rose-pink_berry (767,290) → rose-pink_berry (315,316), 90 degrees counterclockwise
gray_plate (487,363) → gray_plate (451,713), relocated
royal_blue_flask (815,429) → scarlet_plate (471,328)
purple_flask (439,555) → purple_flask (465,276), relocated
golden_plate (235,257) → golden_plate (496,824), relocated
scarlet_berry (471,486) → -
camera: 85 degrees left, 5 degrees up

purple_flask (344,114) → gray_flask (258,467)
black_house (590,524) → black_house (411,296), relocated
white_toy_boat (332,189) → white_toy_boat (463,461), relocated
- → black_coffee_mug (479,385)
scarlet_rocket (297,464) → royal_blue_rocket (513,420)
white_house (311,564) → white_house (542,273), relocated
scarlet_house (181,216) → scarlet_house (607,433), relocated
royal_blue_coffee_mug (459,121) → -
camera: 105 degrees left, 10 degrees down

---

■ PROBLEM STATEMENT
Print every line of the listing shown above, exactly.

■ SOLUTION
rose-pink_berry (767,290) → rose-pink_berry (315,316), 90 degrees counterclockwise
gray_plate (487,363) → gray_plate (451,713), relocated
royal_blue_flask (815,429) → scarlet_plate (471,328)
purple_flask (439,555) → purple_flask (465,276), relocated
golden_plate (235,257) → golden_plate (496,824), relocated
scarlet_berry (471,486) → -
camera: 85 degrees left, 5 degrees up

purple_flask (344,114) → gray_flask (258,467)
black_house (590,524) → black_house (411,296), relocated
white_toy_boat (332,189) → white_toy_boat (463,461), relocated
- → black_coffee_mug (479,385)
scarlet_rocket (297,464) → royal_blue_rocket (513,420)
white_house (311,564) → white_house (542,273), relocated
scarlet_house (181,216) → scarlet_house (607,433), relocated
royal_blue_coffee_mug (459,121) → -
camera: 105 degrees left, 10 degrees down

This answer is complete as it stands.